- Data shown -
============

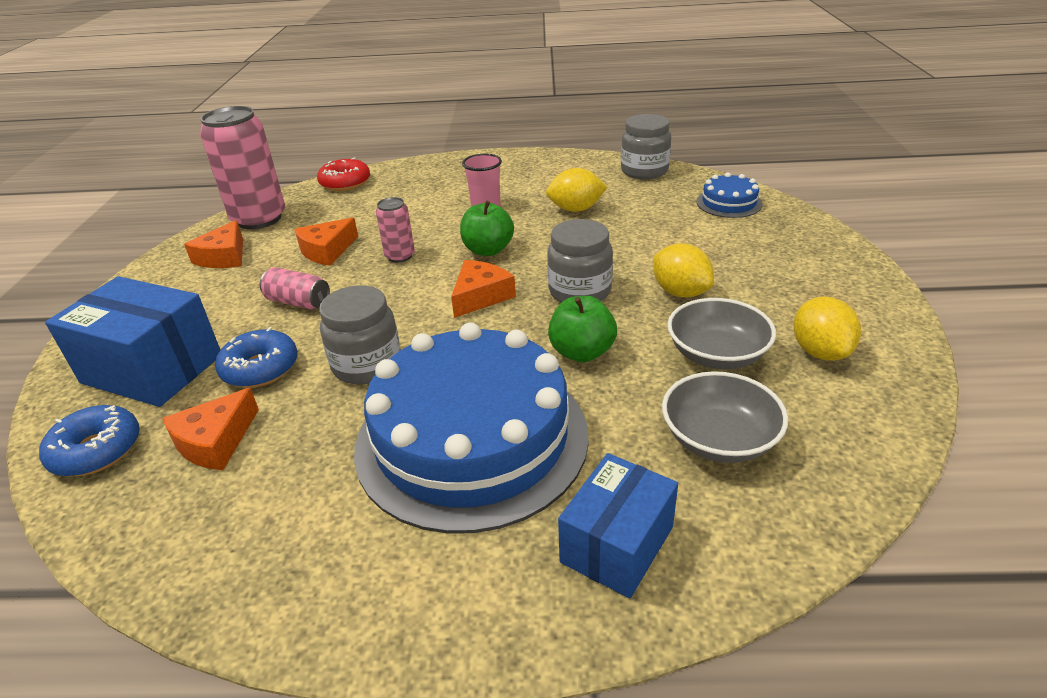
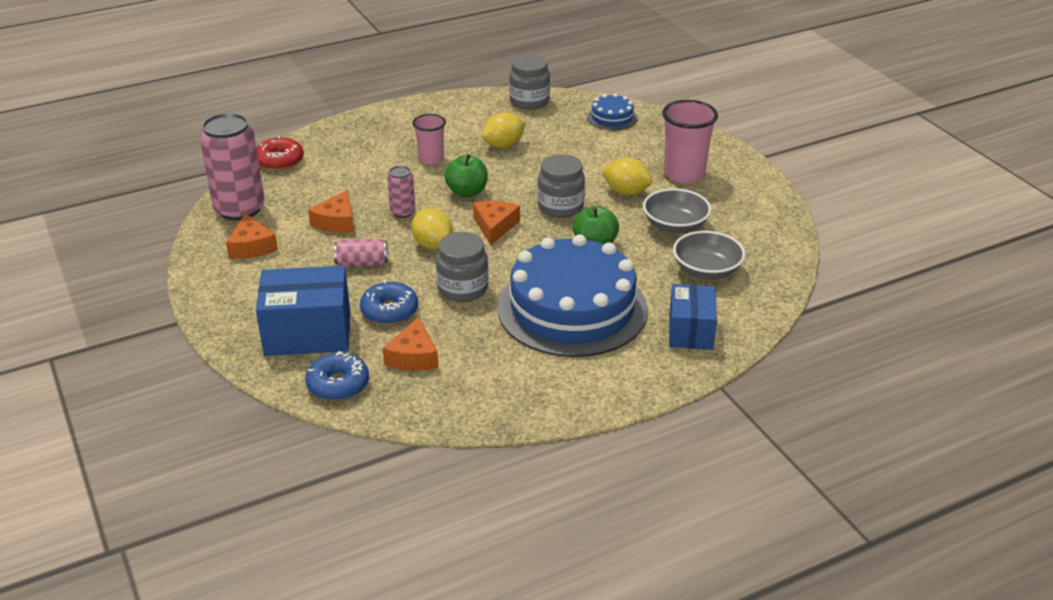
camera: 30 degrees left, 0 degrees up
yellow lemon [793,297,861,360] -> yellow lemon moved to [411,208,453,250]
none -> pink cup [662,100,718,184]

============

- What is required -
Please repeat the line that contains "yellow lemon [793,297,861,360]" and every line after it through the end of the material above, exactly and with nothing added.

- Exercise response -
yellow lemon [793,297,861,360] -> yellow lemon moved to [411,208,453,250]
none -> pink cup [662,100,718,184]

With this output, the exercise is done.